**** RECORDED INFORMATION
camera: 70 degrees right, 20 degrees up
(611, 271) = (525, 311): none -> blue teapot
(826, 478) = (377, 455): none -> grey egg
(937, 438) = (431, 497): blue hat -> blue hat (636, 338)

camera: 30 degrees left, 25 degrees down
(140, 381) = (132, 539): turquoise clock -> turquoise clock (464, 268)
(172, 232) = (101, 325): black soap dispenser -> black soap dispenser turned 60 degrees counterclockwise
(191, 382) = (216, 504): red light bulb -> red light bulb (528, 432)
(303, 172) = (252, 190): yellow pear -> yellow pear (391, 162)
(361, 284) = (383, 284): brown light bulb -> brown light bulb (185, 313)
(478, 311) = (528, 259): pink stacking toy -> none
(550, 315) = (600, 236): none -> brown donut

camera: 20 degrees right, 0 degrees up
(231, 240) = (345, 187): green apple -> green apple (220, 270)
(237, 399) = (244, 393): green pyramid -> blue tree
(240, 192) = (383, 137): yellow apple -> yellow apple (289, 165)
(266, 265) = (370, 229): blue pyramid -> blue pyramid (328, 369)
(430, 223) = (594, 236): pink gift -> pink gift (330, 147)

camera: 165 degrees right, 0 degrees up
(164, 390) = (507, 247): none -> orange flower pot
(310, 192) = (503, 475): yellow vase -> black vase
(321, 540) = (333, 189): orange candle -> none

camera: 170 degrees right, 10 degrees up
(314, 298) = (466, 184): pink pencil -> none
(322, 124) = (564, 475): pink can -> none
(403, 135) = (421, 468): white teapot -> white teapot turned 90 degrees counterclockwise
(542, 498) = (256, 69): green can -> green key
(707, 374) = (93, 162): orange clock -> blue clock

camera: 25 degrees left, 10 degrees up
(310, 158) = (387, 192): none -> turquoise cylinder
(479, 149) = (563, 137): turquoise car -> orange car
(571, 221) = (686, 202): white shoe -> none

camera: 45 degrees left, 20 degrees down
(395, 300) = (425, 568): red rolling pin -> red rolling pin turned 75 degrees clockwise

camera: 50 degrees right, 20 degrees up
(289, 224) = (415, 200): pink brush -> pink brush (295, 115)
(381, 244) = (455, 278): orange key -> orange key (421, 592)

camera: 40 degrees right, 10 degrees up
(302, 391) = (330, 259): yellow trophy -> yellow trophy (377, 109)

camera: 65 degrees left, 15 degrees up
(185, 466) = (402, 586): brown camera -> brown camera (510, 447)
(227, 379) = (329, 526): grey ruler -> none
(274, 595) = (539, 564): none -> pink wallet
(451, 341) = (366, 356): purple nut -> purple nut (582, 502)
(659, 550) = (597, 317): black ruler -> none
********
• **WHAT YOU SHOULD DO**:
Write out the complete listing above, exactly as it reads.

• **RESULT OF THIS TASK**:
camera: 70 degrees right, 20 degrees up
(611, 271) = (525, 311): none -> blue teapot
(826, 478) = (377, 455): none -> grey egg
(937, 438) = (431, 497): blue hat -> blue hat (636, 338)

camera: 30 degrees left, 25 degrees down
(140, 381) = (132, 539): turquoise clock -> turquoise clock (464, 268)
(172, 232) = (101, 325): black soap dispenser -> black soap dispenser turned 60 degrees counterclockwise
(191, 382) = (216, 504): red light bulb -> red light bulb (528, 432)
(303, 172) = (252, 190): yellow pear -> yellow pear (391, 162)
(361, 284) = (383, 284): brown light bulb -> brown light bulb (185, 313)
(478, 311) = (528, 259): pink stacking toy -> none
(550, 315) = (600, 236): none -> brown donut

camera: 20 degrees right, 0 degrees up
(231, 240) = (345, 187): green apple -> green apple (220, 270)
(237, 399) = (244, 393): green pyramid -> blue tree
(240, 192) = (383, 137): yellow apple -> yellow apple (289, 165)
(266, 265) = (370, 229): blue pyramid -> blue pyramid (328, 369)
(430, 223) = (594, 236): pink gift -> pink gift (330, 147)

camera: 165 degrees right, 0 degrees up
(164, 390) = (507, 247): none -> orange flower pot
(310, 192) = (503, 475): yellow vase -> black vase
(321, 540) = (333, 189): orange candle -> none

camera: 170 degrees right, 10 degrees up
(314, 298) = (466, 184): pink pencil -> none
(322, 124) = (564, 475): pink can -> none
(403, 135) = (421, 468): white teapot -> white teapot turned 90 degrees counterclockwise
(542, 498) = (256, 69): green can -> green key
(707, 374) = (93, 162): orange clock -> blue clock

camera: 25 degrees left, 10 degrees up
(310, 158) = (387, 192): none -> turquoise cylinder
(479, 149) = (563, 137): turquoise car -> orange car
(571, 221) = (686, 202): white shoe -> none

camera: 45 degrees left, 20 degrees down
(395, 300) = (425, 568): red rolling pin -> red rolling pin turned 75 degrees clockwise

camera: 50 degrees right, 20 degrees up
(289, 224) = (415, 200): pink brush -> pink brush (295, 115)
(381, 244) = (455, 278): orange key -> orange key (421, 592)

camera: 40 degrees right, 10 degrees up
(302, 391) = (330, 259): yellow trophy -> yellow trophy (377, 109)

camera: 65 degrees left, 15 degrees up
(185, 466) = (402, 586): brown camera -> brown camera (510, 447)
(227, 379) = (329, 526): grey ruler -> none
(274, 595) = (539, 564): none -> pink wallet
(451, 341) = (366, 356): purple nut -> purple nut (582, 502)
(659, 550) = (597, 317): black ruler -> none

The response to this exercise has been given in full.